● **Assigned task**:
Set down the lines that begin at the top of the records and end with the line containing "red felt pen", and drop every picture.

● **Input data**:
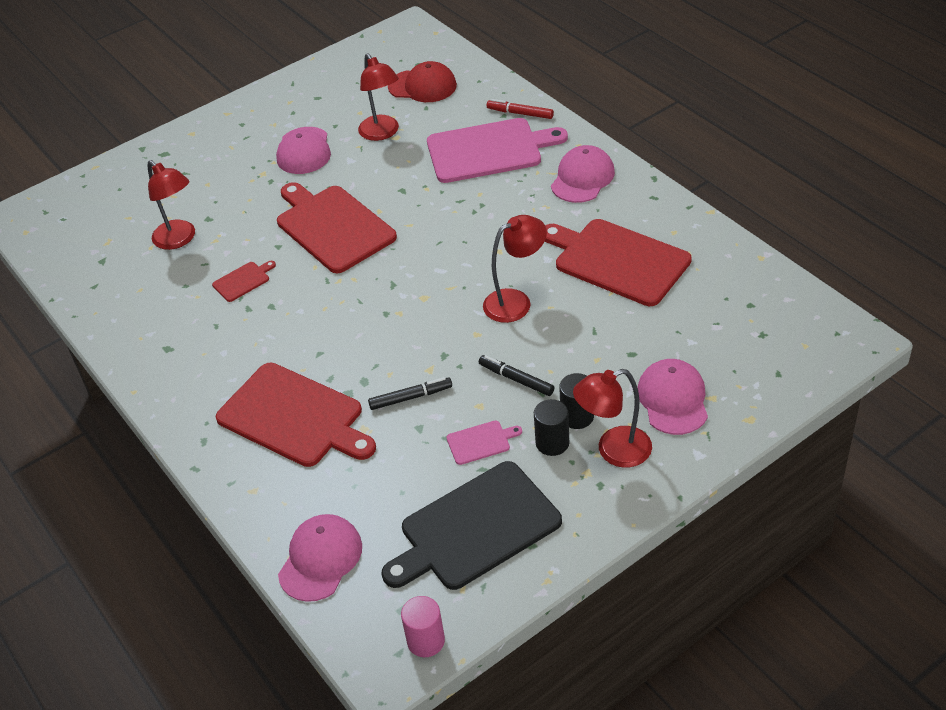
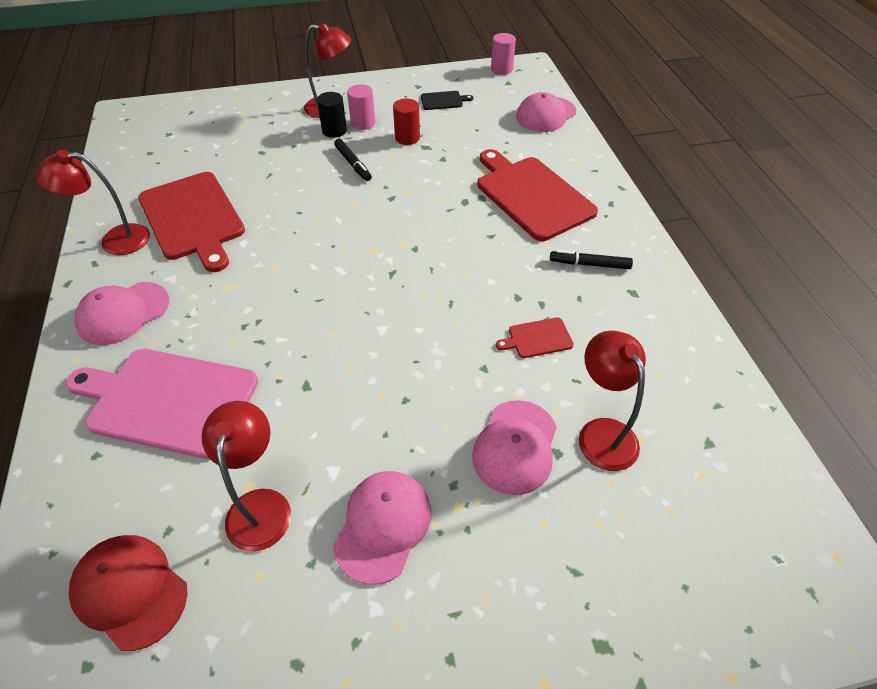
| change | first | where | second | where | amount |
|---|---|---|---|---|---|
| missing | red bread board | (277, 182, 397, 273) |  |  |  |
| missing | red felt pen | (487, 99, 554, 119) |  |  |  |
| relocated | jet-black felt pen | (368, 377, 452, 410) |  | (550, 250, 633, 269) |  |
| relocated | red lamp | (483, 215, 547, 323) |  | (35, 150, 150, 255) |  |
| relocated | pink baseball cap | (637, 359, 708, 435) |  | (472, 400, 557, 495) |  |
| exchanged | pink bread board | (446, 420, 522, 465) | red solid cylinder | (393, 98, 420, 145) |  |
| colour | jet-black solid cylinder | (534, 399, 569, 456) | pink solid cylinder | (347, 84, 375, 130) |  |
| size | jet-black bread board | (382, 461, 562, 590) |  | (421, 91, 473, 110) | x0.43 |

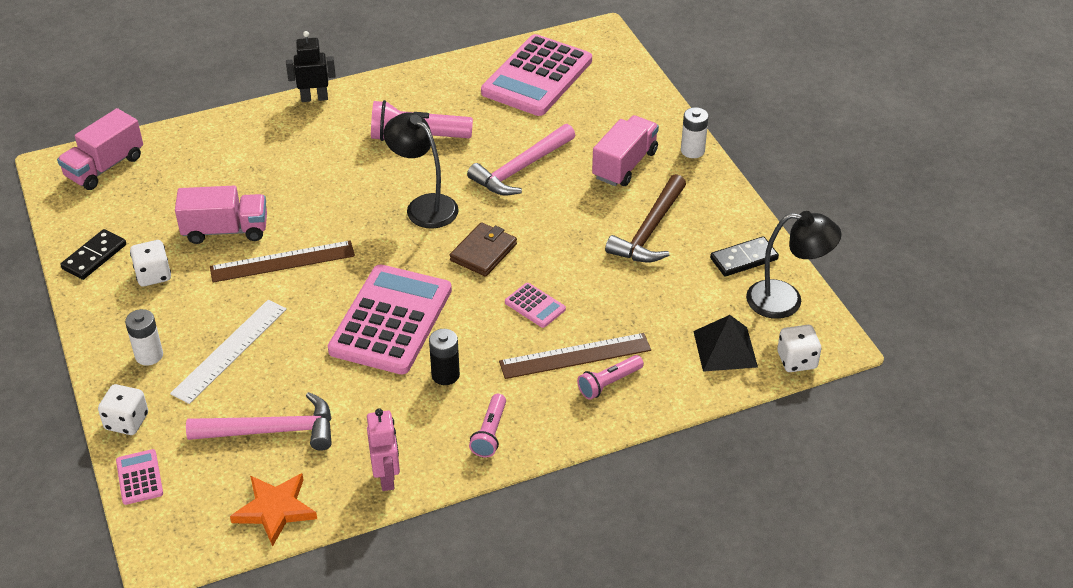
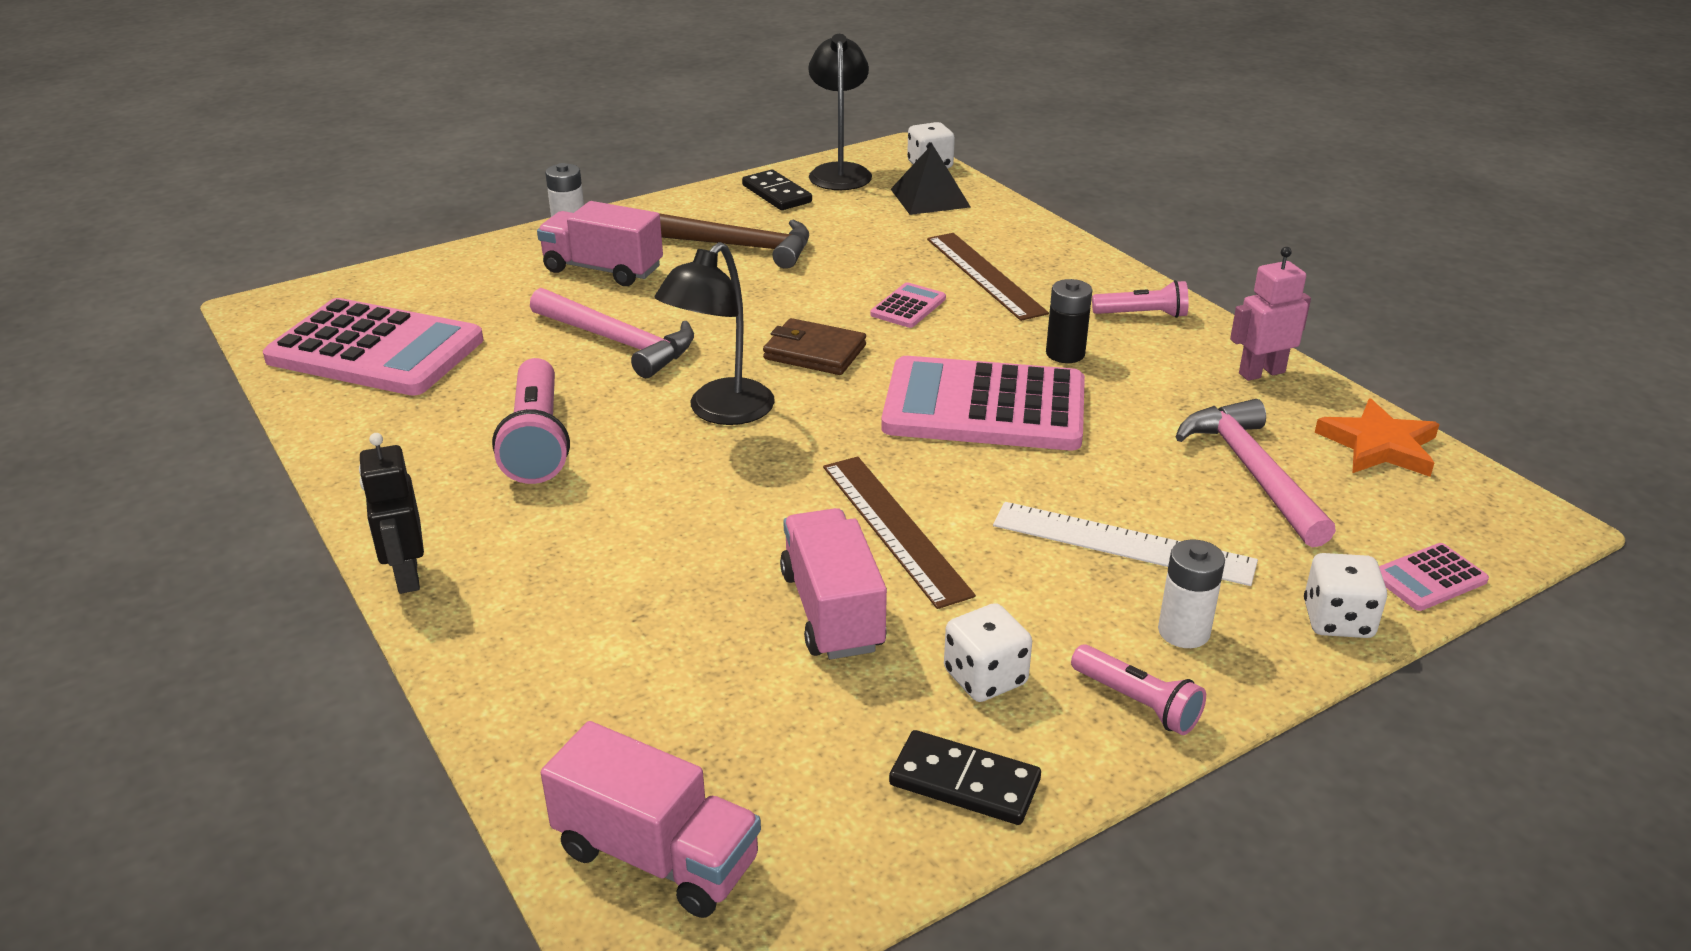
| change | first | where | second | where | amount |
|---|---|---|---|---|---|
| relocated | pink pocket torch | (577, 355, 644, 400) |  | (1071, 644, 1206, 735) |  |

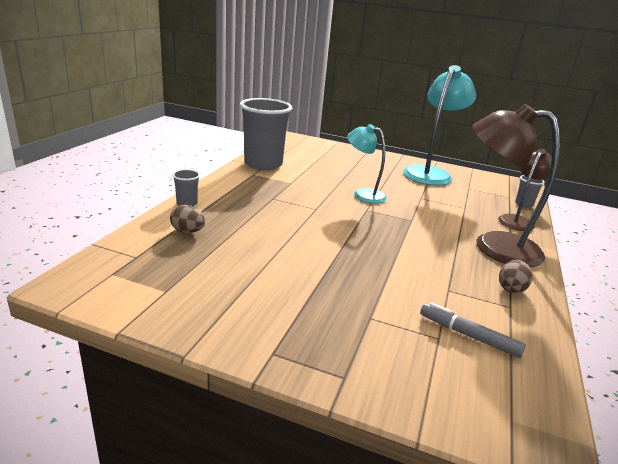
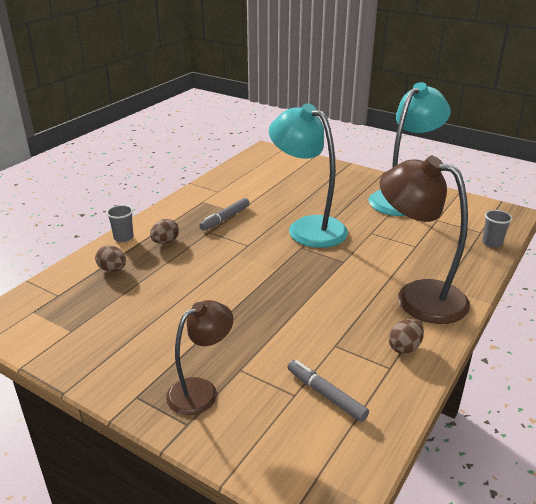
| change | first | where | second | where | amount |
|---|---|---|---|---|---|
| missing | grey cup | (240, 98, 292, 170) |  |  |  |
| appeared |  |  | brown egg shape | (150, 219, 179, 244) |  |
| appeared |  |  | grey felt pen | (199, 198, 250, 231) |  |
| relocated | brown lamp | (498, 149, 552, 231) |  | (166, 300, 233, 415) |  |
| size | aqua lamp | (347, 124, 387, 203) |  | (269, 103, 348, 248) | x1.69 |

● **Exercise solution**:
| change | first | where | second | where | amount |
|---|---|---|---|---|---|
| missing | red bread board | (277, 182, 397, 273) |  |  |  |
| missing | red felt pen | (487, 99, 554, 119) |  |  |  |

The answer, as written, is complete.